*** Opening of Data to process ***

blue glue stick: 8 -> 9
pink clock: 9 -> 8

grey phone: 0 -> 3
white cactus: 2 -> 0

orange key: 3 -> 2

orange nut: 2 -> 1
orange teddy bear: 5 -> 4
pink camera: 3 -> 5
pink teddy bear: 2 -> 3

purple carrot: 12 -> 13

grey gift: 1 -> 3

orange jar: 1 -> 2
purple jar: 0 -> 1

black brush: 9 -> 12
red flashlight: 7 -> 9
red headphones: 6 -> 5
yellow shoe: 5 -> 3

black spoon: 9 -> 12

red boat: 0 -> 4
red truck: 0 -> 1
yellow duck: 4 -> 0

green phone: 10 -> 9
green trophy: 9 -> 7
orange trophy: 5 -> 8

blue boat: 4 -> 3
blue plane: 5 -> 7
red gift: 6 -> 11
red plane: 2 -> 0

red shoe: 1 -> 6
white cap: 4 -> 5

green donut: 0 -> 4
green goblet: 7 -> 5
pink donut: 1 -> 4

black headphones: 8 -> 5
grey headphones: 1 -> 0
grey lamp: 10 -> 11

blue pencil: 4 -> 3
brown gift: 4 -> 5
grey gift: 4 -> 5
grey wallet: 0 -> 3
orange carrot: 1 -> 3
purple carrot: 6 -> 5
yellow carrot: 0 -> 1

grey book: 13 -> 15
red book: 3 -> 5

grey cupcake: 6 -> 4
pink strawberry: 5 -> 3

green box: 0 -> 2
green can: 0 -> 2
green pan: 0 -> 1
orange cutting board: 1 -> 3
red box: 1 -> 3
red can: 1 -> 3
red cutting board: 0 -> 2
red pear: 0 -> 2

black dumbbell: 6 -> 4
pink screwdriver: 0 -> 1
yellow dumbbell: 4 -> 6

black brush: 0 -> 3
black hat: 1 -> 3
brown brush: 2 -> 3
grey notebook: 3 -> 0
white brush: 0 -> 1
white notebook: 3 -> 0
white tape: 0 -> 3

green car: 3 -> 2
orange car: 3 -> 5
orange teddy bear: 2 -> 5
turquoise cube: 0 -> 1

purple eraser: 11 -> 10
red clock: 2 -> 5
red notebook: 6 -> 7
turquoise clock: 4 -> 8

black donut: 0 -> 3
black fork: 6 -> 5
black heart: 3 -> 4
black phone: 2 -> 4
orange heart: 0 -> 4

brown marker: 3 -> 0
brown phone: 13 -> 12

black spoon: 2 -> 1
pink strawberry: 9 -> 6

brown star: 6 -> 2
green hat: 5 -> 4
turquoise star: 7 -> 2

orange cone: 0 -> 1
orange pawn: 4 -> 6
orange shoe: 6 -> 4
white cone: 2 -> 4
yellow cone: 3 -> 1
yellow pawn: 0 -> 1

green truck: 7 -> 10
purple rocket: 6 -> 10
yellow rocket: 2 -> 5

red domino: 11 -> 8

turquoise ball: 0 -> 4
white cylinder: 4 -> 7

*** Close of Data to process ***

> **About this exercise**: Your reply should hold all the entries, each repeated without a single change.

> **Solution for this problem**:
blue glue stick: 8 -> 9
pink clock: 9 -> 8

grey phone: 0 -> 3
white cactus: 2 -> 0

orange key: 3 -> 2

orange nut: 2 -> 1
orange teddy bear: 5 -> 4
pink camera: 3 -> 5
pink teddy bear: 2 -> 3

purple carrot: 12 -> 13

grey gift: 1 -> 3

orange jar: 1 -> 2
purple jar: 0 -> 1

black brush: 9 -> 12
red flashlight: 7 -> 9
red headphones: 6 -> 5
yellow shoe: 5 -> 3

black spoon: 9 -> 12

red boat: 0 -> 4
red truck: 0 -> 1
yellow duck: 4 -> 0

green phone: 10 -> 9
green trophy: 9 -> 7
orange trophy: 5 -> 8

blue boat: 4 -> 3
blue plane: 5 -> 7
red gift: 6 -> 11
red plane: 2 -> 0

red shoe: 1 -> 6
white cap: 4 -> 5

green donut: 0 -> 4
green goblet: 7 -> 5
pink donut: 1 -> 4

black headphones: 8 -> 5
grey headphones: 1 -> 0
grey lamp: 10 -> 11

blue pencil: 4 -> 3
brown gift: 4 -> 5
grey gift: 4 -> 5
grey wallet: 0 -> 3
orange carrot: 1 -> 3
purple carrot: 6 -> 5
yellow carrot: 0 -> 1

grey book: 13 -> 15
red book: 3 -> 5

grey cupcake: 6 -> 4
pink strawberry: 5 -> 3

green box: 0 -> 2
green can: 0 -> 2
green pan: 0 -> 1
orange cutting board: 1 -> 3
red box: 1 -> 3
red can: 1 -> 3
red cutting board: 0 -> 2
red pear: 0 -> 2

black dumbbell: 6 -> 4
pink screwdriver: 0 -> 1
yellow dumbbell: 4 -> 6

black brush: 0 -> 3
black hat: 1 -> 3
brown brush: 2 -> 3
grey notebook: 3 -> 0
white brush: 0 -> 1
white notebook: 3 -> 0
white tape: 0 -> 3

green car: 3 -> 2
orange car: 3 -> 5
orange teddy bear: 2 -> 5
turquoise cube: 0 -> 1

purple eraser: 11 -> 10
red clock: 2 -> 5
red notebook: 6 -> 7
turquoise clock: 4 -> 8

black donut: 0 -> 3
black fork: 6 -> 5
black heart: 3 -> 4
black phone: 2 -> 4
orange heart: 0 -> 4

brown marker: 3 -> 0
brown phone: 13 -> 12

black spoon: 2 -> 1
pink strawberry: 9 -> 6

brown star: 6 -> 2
green hat: 5 -> 4
turquoise star: 7 -> 2

orange cone: 0 -> 1
orange pawn: 4 -> 6
orange shoe: 6 -> 4
white cone: 2 -> 4
yellow cone: 3 -> 1
yellow pawn: 0 -> 1

green truck: 7 -> 10
purple rocket: 6 -> 10
yellow rocket: 2 -> 5

red domino: 11 -> 8

turquoise ball: 0 -> 4
white cylinder: 4 -> 7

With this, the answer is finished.